_EXERCISE:_ Please count the lines in the material below that include "left". Reply with the number alone.

Content starts

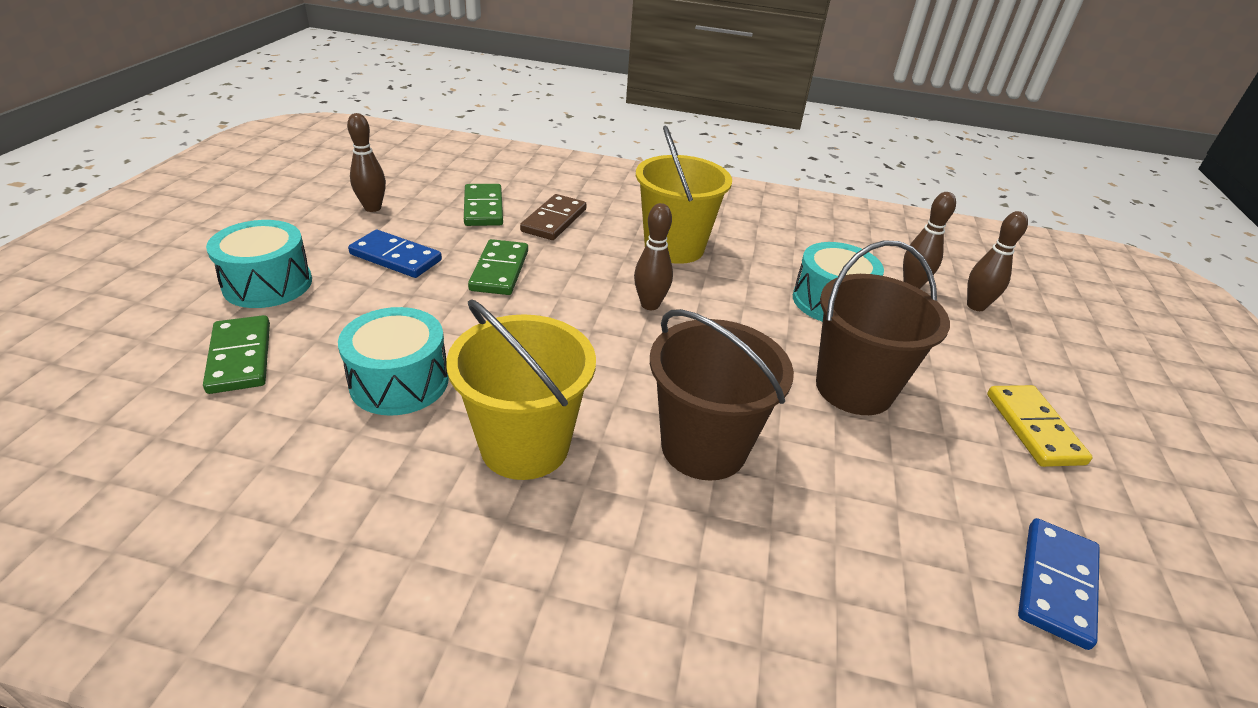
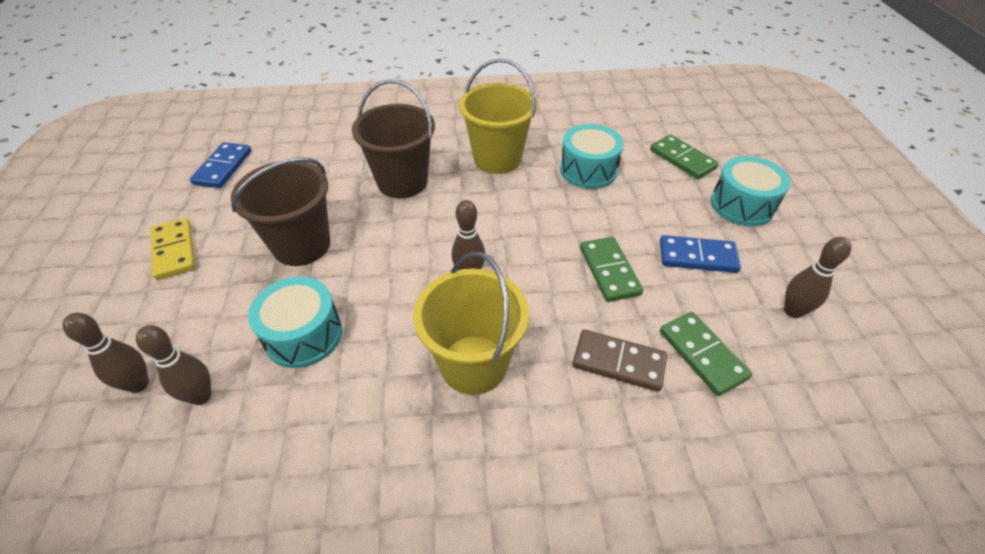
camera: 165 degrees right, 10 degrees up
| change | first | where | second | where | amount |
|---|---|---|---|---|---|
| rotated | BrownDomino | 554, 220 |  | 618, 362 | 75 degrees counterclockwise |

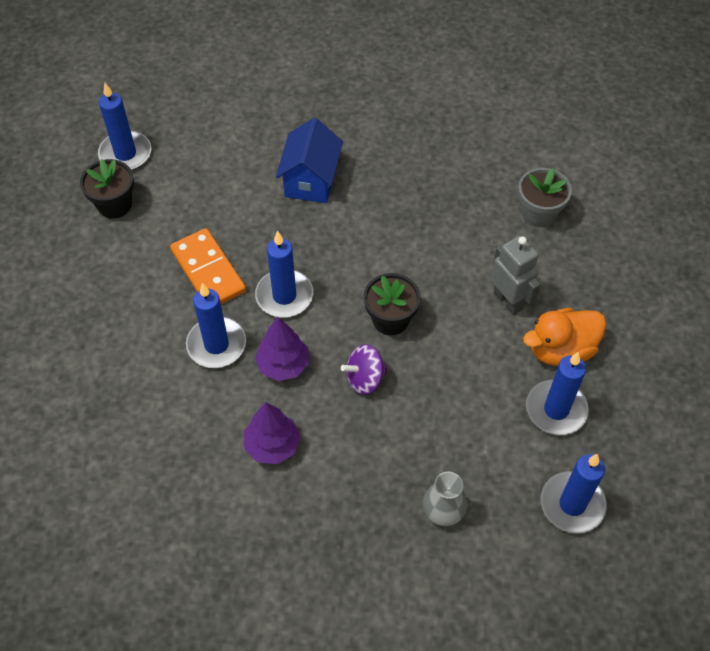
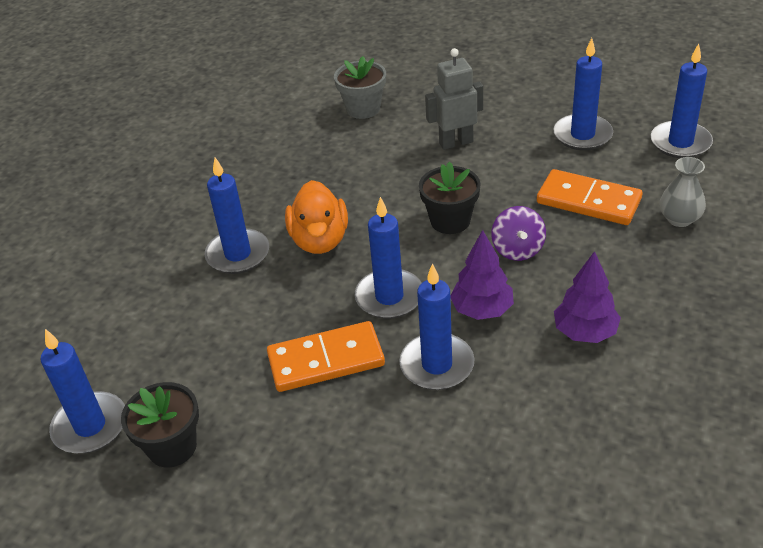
camera: 70 degrees left, 15 degrees down
| change | first | where | second | where | amount |
|---|---|---|---|---|---|
| new |  |  | OrangeDomino | 588, 201 |  |
| shifted | OrangeDuck | 560, 350 |  | 320, 240 |  |
| swapped | BlueHouse | 311, 180 | BlueCandle | 238, 254 |  |

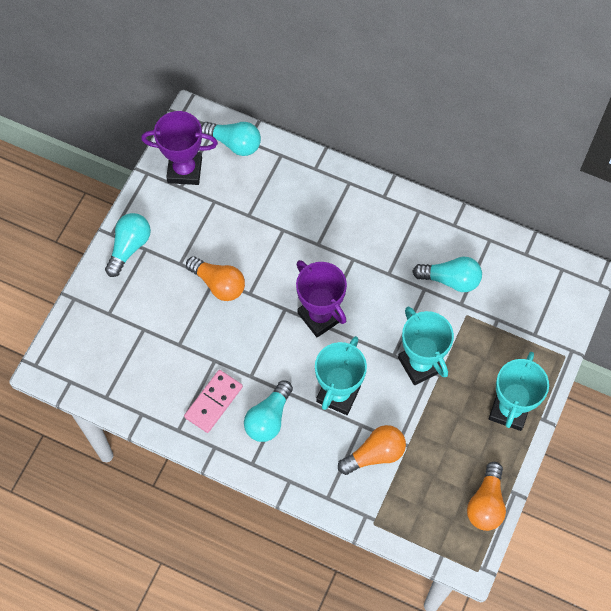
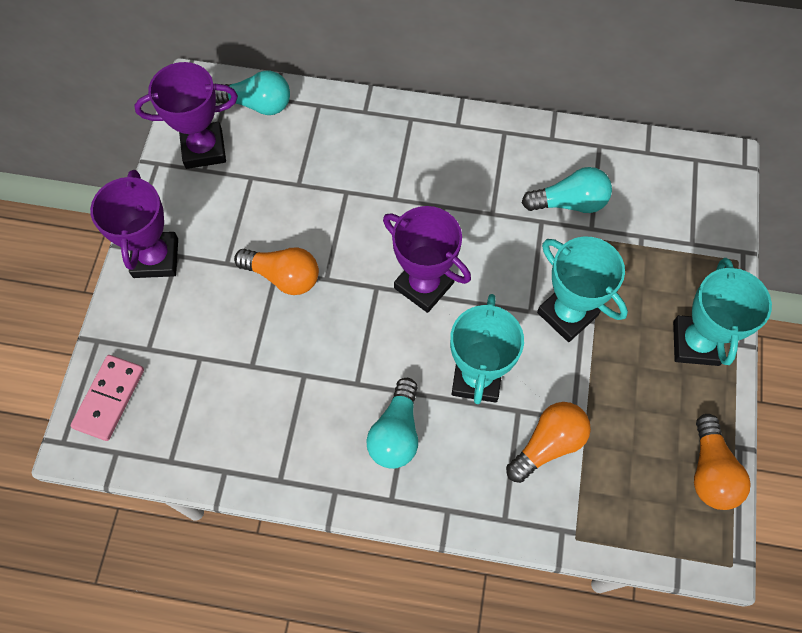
camera: 15 degrees left, 0 degrees up
| change | first | where | second | where | amount |
|---|---|---|---|---|---|
| shifted | PinkDomino | 213, 402 |  | 109, 398 |  |
| swapped | TurquoiseLightBulb | 129, 247 | PurpleTrophy | 156, 258 |  |

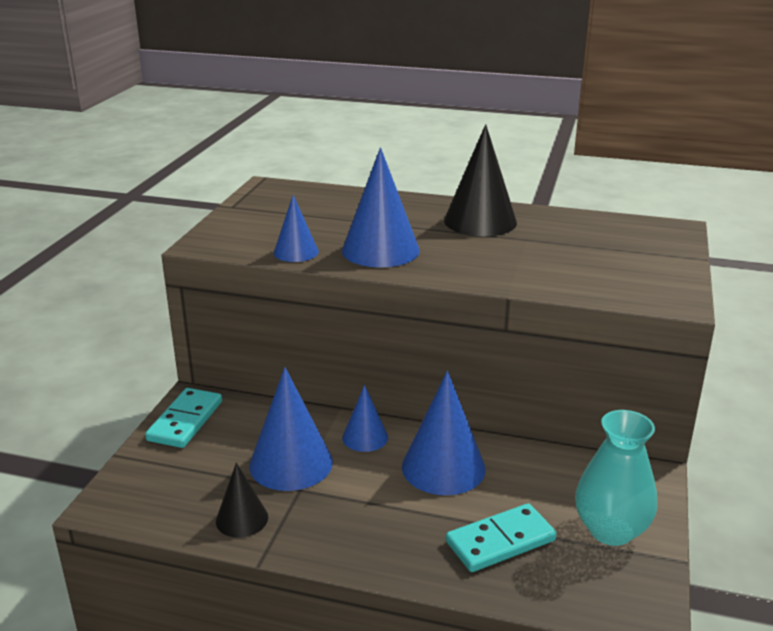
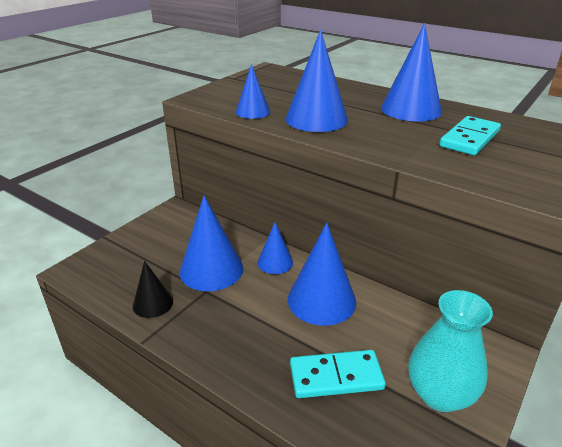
camera: 20 degrees right, 5 degrees up
| change | first | where | second | where | amount |
|---|---|---|---|---|---|
| shifted | TurquoiseDomino | 185, 421 |  | 470, 139 |  |
| repainted | BlackCone | 480, 221 | BlueCone | 411, 109 |  |

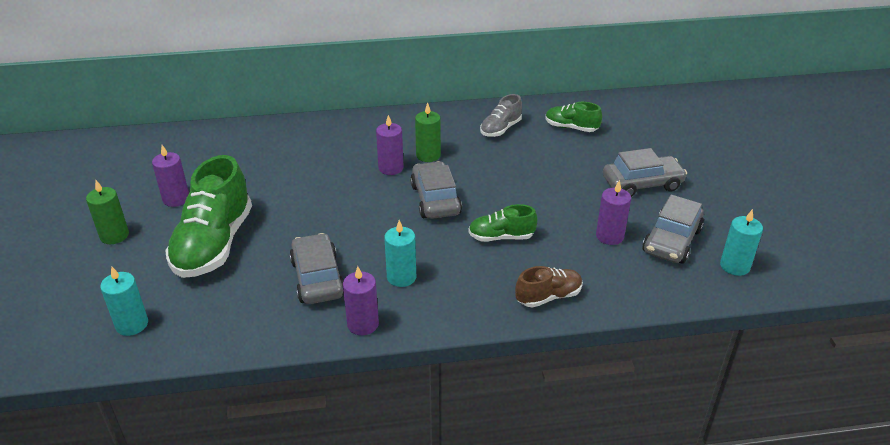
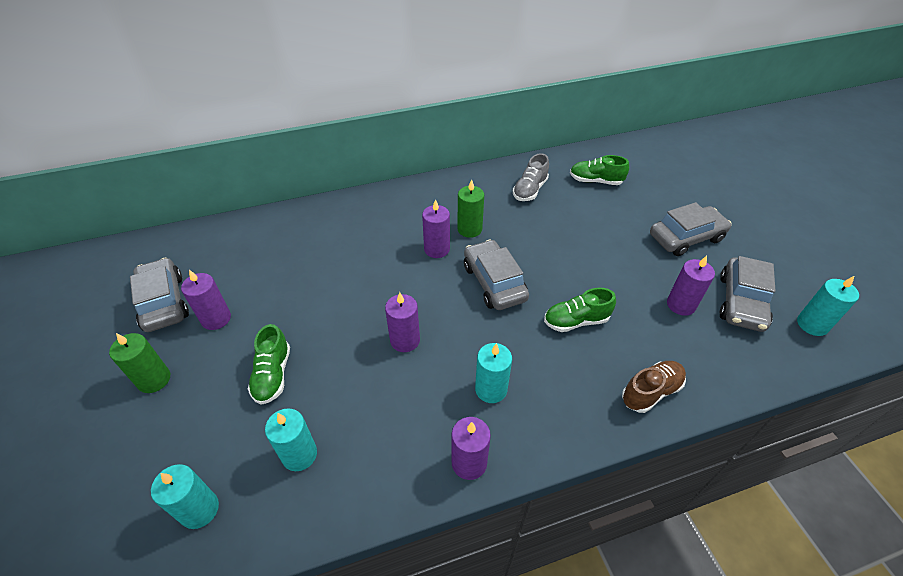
camera: 10 degrees left, 10 degrees up
| change | first | where | second | where | amount |
|---|---|---|---|---|---|
| new |  |  | TurquoiseCandle | 299, 454 |  |
| new |  |  | PurpleCandle | 405, 340 |  |
| shifted | GreyCar | 317, 278 |  | 163, 302 |  |
| scaled | GreenShoe | 214, 244 |  | 273, 375 | x0.51 |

Content ends

_SOLUTION BELOW:_ 3